Supplied data.
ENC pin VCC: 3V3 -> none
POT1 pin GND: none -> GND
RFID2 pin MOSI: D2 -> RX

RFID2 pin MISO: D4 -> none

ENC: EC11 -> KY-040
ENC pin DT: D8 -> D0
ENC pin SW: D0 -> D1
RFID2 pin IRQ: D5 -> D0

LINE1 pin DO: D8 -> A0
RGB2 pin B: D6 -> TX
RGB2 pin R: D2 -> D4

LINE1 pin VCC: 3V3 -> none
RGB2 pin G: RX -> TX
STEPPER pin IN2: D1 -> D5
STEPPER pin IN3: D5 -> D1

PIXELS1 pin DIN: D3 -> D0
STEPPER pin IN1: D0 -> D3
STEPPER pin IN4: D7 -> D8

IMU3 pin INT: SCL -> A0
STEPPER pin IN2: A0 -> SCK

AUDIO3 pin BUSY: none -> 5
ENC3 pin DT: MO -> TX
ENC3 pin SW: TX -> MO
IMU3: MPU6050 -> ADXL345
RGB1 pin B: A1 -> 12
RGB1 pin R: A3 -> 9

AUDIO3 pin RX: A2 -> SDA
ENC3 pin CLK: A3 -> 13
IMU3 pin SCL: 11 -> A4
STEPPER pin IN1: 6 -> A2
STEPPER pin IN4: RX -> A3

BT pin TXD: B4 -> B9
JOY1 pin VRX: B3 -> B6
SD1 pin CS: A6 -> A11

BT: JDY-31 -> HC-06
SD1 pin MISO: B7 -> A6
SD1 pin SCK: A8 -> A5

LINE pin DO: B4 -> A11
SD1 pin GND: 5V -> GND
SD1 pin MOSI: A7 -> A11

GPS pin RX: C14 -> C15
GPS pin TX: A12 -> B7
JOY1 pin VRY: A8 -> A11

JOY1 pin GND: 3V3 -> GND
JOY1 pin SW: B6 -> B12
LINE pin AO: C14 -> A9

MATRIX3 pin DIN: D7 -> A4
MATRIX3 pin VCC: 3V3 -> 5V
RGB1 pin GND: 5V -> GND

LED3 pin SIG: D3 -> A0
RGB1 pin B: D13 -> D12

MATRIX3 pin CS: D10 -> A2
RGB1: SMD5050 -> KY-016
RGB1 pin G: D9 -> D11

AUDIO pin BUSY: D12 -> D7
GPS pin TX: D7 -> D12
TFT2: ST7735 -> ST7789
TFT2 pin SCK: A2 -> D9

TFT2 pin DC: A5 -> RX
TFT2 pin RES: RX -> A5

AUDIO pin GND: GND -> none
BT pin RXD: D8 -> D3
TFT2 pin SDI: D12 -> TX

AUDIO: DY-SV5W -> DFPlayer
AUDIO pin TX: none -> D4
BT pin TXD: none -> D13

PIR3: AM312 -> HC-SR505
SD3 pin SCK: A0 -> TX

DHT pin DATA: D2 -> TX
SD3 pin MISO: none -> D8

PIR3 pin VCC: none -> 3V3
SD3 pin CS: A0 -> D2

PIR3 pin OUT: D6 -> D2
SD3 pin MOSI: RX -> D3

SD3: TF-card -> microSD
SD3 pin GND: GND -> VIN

What you need to do. Nothing beyond the lines from the start of the entries through the line with "MATRIX3 pin CS: D10 -> A2" should appear. Repeat those lines exactly, both ends included.

Task solution.
ENC pin VCC: 3V3 -> none
POT1 pin GND: none -> GND
RFID2 pin MOSI: D2 -> RX

RFID2 pin MISO: D4 -> none

ENC: EC11 -> KY-040
ENC pin DT: D8 -> D0
ENC pin SW: D0 -> D1
RFID2 pin IRQ: D5 -> D0

LINE1 pin DO: D8 -> A0
RGB2 pin B: D6 -> TX
RGB2 pin R: D2 -> D4

LINE1 pin VCC: 3V3 -> none
RGB2 pin G: RX -> TX
STEPPER pin IN2: D1 -> D5
STEPPER pin IN3: D5 -> D1

PIXELS1 pin DIN: D3 -> D0
STEPPER pin IN1: D0 -> D3
STEPPER pin IN4: D7 -> D8

IMU3 pin INT: SCL -> A0
STEPPER pin IN2: A0 -> SCK

AUDIO3 pin BUSY: none -> 5
ENC3 pin DT: MO -> TX
ENC3 pin SW: TX -> MO
IMU3: MPU6050 -> ADXL345
RGB1 pin B: A1 -> 12
RGB1 pin R: A3 -> 9

AUDIO3 pin RX: A2 -> SDA
ENC3 pin CLK: A3 -> 13
IMU3 pin SCL: 11 -> A4
STEPPER pin IN1: 6 -> A2
STEPPER pin IN4: RX -> A3

BT pin TXD: B4 -> B9
JOY1 pin VRX: B3 -> B6
SD1 pin CS: A6 -> A11

BT: JDY-31 -> HC-06
SD1 pin MISO: B7 -> A6
SD1 pin SCK: A8 -> A5

LINE pin DO: B4 -> A11
SD1 pin GND: 5V -> GND
SD1 pin MOSI: A7 -> A11

GPS pin RX: C14 -> C15
GPS pin TX: A12 -> B7
JOY1 pin VRY: A8 -> A11

JOY1 pin GND: 3V3 -> GND
JOY1 pin SW: B6 -> B12
LINE pin AO: C14 -> A9

MATRIX3 pin DIN: D7 -> A4
MATRIX3 pin VCC: 3V3 -> 5V
RGB1 pin GND: 5V -> GND

LED3 pin SIG: D3 -> A0
RGB1 pin B: D13 -> D12

MATRIX3 pin CS: D10 -> A2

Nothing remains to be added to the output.